■ **The records**:
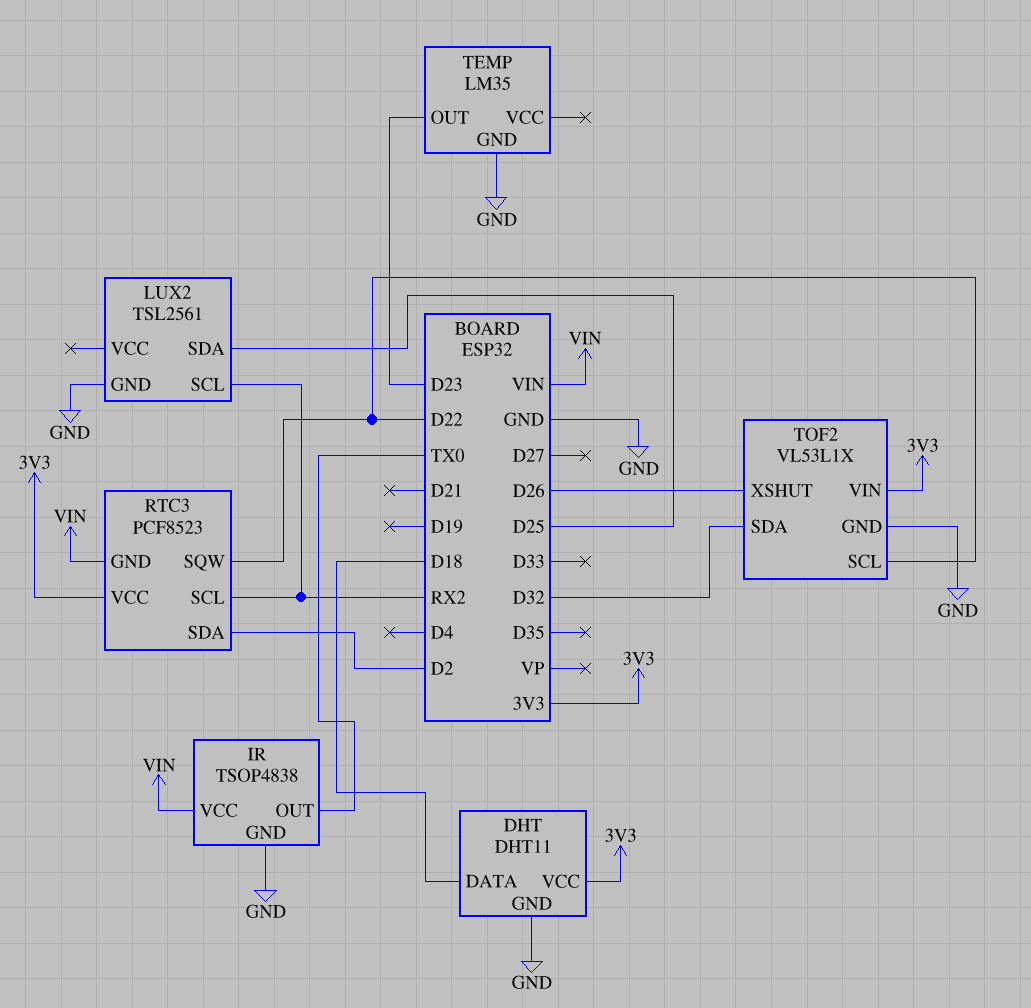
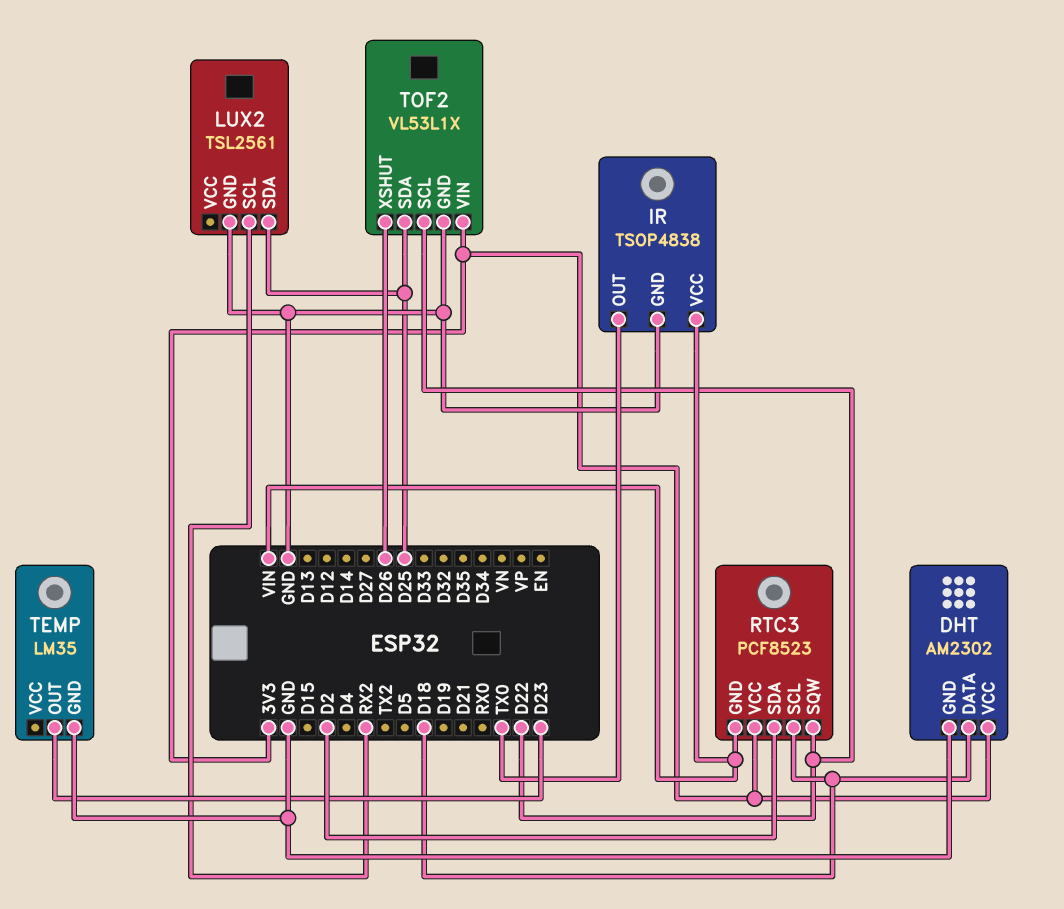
DHT: DHT11 -> AM2302
RTC3 pin SCL: RX2 -> D18
TOF2 pin SDA: D32 -> D25

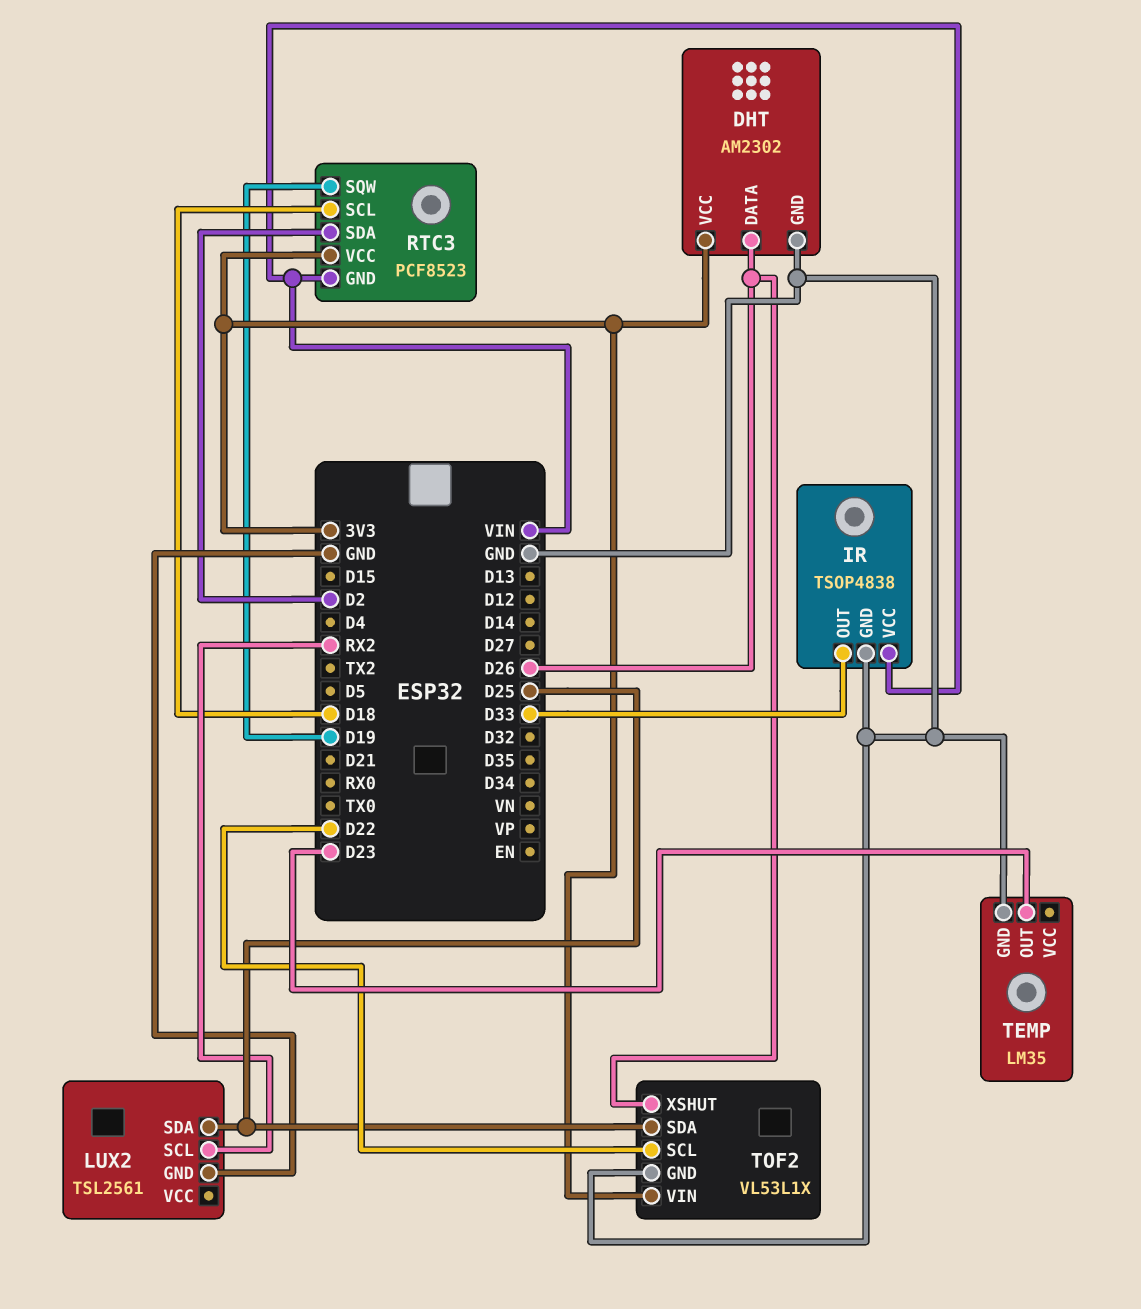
DHT pin DATA: D18 -> D26
IR pin OUT: TX0 -> D33
RTC3 pin SQW: D22 -> D19

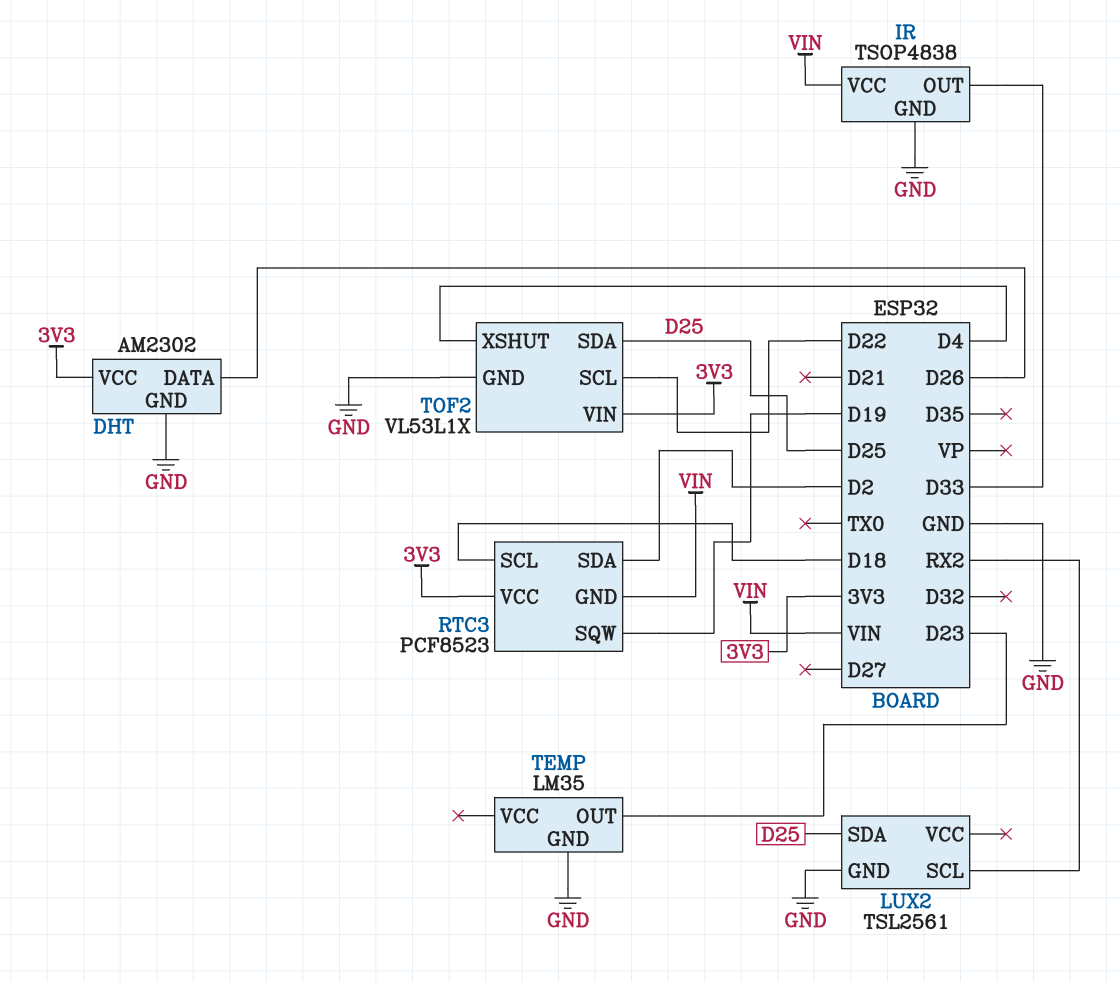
TOF2 pin XSHUT: D26 -> D4

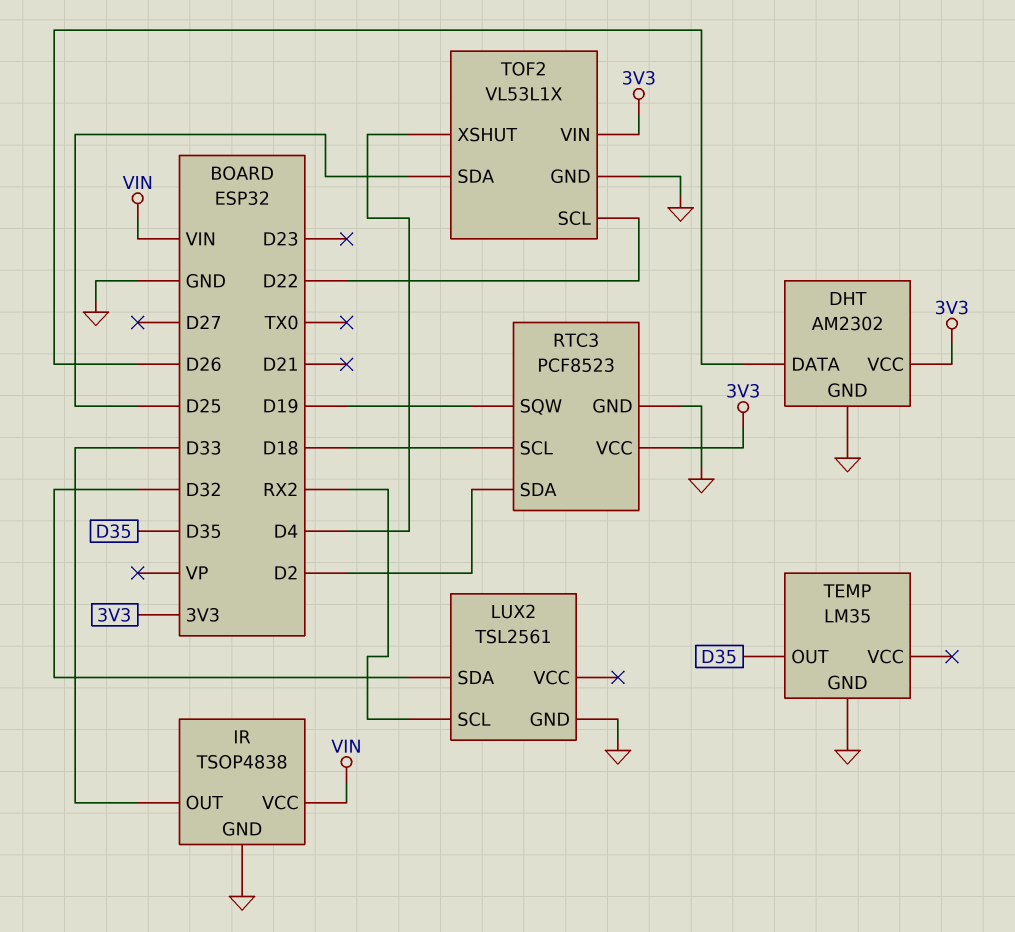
LUX2 pin SDA: D25 -> D32
RTC3 pin GND: VIN -> GND
TEMP pin OUT: D23 -> D35

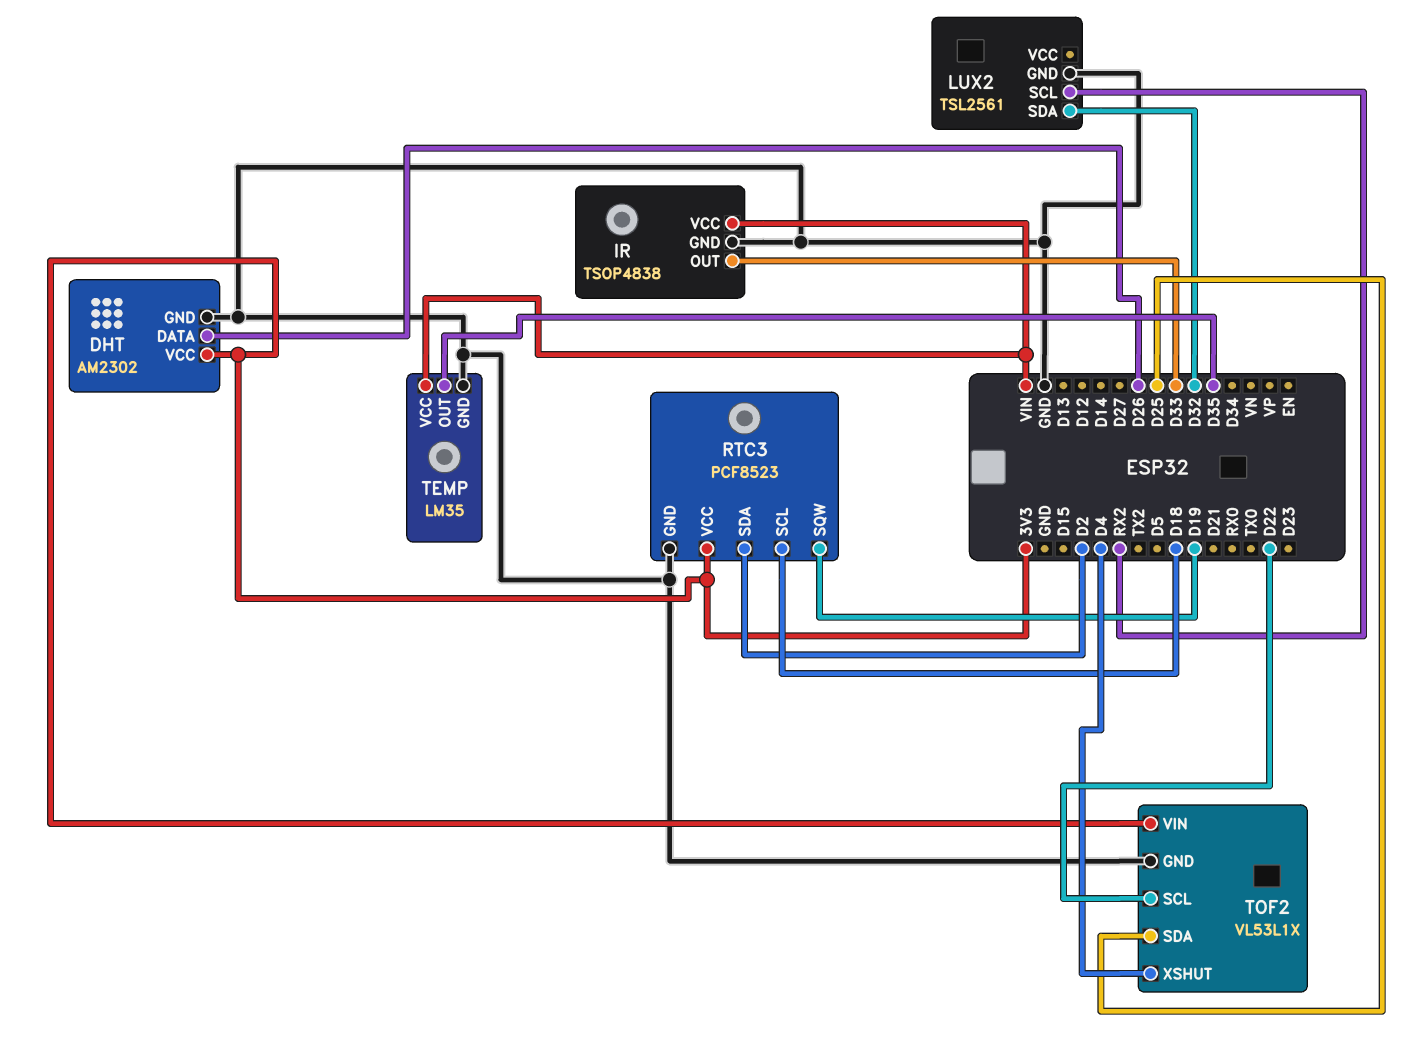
TEMP pin VCC: none -> VIN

■ **Problem**: Wherever an image appears in the data, omit it and repeat everything else exactly.

■ **Output for this exercise**:
DHT: DHT11 -> AM2302
RTC3 pin SCL: RX2 -> D18
TOF2 pin SDA: D32 -> D25

DHT pin DATA: D18 -> D26
IR pin OUT: TX0 -> D33
RTC3 pin SQW: D22 -> D19

TOF2 pin XSHUT: D26 -> D4

LUX2 pin SDA: D25 -> D32
RTC3 pin GND: VIN -> GND
TEMP pin OUT: D23 -> D35

TEMP pin VCC: none -> VIN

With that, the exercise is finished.